(Beginning of Dataset content)
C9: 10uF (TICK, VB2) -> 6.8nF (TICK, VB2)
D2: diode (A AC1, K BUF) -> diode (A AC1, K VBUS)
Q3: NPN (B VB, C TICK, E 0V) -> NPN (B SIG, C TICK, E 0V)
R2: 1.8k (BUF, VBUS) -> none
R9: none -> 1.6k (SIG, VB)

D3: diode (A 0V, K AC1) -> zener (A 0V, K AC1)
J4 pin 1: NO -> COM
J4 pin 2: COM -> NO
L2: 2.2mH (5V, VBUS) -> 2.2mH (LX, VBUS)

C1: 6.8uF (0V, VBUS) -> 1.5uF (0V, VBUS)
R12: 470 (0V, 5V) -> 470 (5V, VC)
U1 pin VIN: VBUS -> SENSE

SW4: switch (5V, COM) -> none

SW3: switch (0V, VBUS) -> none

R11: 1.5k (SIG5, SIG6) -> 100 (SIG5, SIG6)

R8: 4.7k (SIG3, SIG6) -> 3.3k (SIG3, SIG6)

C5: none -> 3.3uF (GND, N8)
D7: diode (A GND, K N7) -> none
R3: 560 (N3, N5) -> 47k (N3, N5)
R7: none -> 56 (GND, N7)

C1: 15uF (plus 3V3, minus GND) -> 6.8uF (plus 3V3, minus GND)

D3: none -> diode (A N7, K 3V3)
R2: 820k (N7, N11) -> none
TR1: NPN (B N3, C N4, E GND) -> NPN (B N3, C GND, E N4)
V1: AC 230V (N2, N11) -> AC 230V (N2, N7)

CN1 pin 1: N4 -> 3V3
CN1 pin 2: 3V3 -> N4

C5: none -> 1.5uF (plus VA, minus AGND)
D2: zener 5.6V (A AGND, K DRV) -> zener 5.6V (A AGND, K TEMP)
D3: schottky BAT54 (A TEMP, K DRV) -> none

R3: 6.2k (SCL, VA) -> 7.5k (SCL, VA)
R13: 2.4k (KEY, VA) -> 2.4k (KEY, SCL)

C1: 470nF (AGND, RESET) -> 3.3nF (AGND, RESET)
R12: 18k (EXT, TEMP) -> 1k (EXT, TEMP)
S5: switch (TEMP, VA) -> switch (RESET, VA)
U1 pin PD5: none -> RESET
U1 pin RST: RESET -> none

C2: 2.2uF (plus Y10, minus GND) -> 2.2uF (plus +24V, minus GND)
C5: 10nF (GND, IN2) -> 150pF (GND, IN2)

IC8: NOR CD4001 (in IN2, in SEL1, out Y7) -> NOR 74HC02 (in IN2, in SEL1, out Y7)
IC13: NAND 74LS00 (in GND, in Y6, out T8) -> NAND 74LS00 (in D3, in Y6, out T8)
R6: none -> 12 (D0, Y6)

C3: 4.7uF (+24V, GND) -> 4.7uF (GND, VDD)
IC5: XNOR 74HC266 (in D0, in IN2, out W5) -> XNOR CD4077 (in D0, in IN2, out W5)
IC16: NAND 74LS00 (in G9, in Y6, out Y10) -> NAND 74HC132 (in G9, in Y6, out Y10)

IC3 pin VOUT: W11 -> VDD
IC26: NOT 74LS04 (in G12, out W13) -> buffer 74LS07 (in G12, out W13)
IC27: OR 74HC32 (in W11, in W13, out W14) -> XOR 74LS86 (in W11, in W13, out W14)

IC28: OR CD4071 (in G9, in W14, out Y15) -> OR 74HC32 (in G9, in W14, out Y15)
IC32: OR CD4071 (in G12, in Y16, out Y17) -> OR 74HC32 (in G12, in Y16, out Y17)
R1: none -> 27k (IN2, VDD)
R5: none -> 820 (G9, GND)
(End of Dataset content)
> Exercise goal
What is needed is the full listing, reproduced exactly.

> Response area
C9: 10uF (TICK, VB2) -> 6.8nF (TICK, VB2)
D2: diode (A AC1, K BUF) -> diode (A AC1, K VBUS)
Q3: NPN (B VB, C TICK, E 0V) -> NPN (B SIG, C TICK, E 0V)
R2: 1.8k (BUF, VBUS) -> none
R9: none -> 1.6k (SIG, VB)

D3: diode (A 0V, K AC1) -> zener (A 0V, K AC1)
J4 pin 1: NO -> COM
J4 pin 2: COM -> NO
L2: 2.2mH (5V, VBUS) -> 2.2mH (LX, VBUS)

C1: 6.8uF (0V, VBUS) -> 1.5uF (0V, VBUS)
R12: 470 (0V, 5V) -> 470 (5V, VC)
U1 pin VIN: VBUS -> SENSE

SW4: switch (5V, COM) -> none

SW3: switch (0V, VBUS) -> none

R11: 1.5k (SIG5, SIG6) -> 100 (SIG5, SIG6)

R8: 4.7k (SIG3, SIG6) -> 3.3k (SIG3, SIG6)

C5: none -> 3.3uF (GND, N8)
D7: diode (A GND, K N7) -> none
R3: 560 (N3, N5) -> 47k (N3, N5)
R7: none -> 56 (GND, N7)

C1: 15uF (plus 3V3, minus GND) -> 6.8uF (plus 3V3, minus GND)

D3: none -> diode (A N7, K 3V3)
R2: 820k (N7, N11) -> none
TR1: NPN (B N3, C N4, E GND) -> NPN (B N3, C GND, E N4)
V1: AC 230V (N2, N11) -> AC 230V (N2, N7)

CN1 pin 1: N4 -> 3V3
CN1 pin 2: 3V3 -> N4

C5: none -> 1.5uF (plus VA, minus AGND)
D2: zener 5.6V (A AGND, K DRV) -> zener 5.6V (A AGND, K TEMP)
D3: schottky BAT54 (A TEMP, K DRV) -> none

R3: 6.2k (SCL, VA) -> 7.5k (SCL, VA)
R13: 2.4k (KEY, VA) -> 2.4k (KEY, SCL)

C1: 470nF (AGND, RESET) -> 3.3nF (AGND, RESET)
R12: 18k (EXT, TEMP) -> 1k (EXT, TEMP)
S5: switch (TEMP, VA) -> switch (RESET, VA)
U1 pin PD5: none -> RESET
U1 pin RST: RESET -> none

C2: 2.2uF (plus Y10, minus GND) -> 2.2uF (plus +24V, minus GND)
C5: 10nF (GND, IN2) -> 150pF (GND, IN2)

IC8: NOR CD4001 (in IN2, in SEL1, out Y7) -> NOR 74HC02 (in IN2, in SEL1, out Y7)
IC13: NAND 74LS00 (in GND, in Y6, out T8) -> NAND 74LS00 (in D3, in Y6, out T8)
R6: none -> 12 (D0, Y6)

C3: 4.7uF (+24V, GND) -> 4.7uF (GND, VDD)
IC5: XNOR 74HC266 (in D0, in IN2, out W5) -> XNOR CD4077 (in D0, in IN2, out W5)
IC16: NAND 74LS00 (in G9, in Y6, out Y10) -> NAND 74HC132 (in G9, in Y6, out Y10)

IC3 pin VOUT: W11 -> VDD
IC26: NOT 74LS04 (in G12, out W13) -> buffer 74LS07 (in G12, out W13)
IC27: OR 74HC32 (in W11, in W13, out W14) -> XOR 74LS86 (in W11, in W13, out W14)

IC28: OR CD4071 (in G9, in W14, out Y15) -> OR 74HC32 (in G9, in W14, out Y15)
IC32: OR CD4071 (in G12, in Y16, out Y17) -> OR 74HC32 (in G12, in Y16, out Y17)
R1: none -> 27k (IN2, VDD)
R5: none -> 820 (G9, GND)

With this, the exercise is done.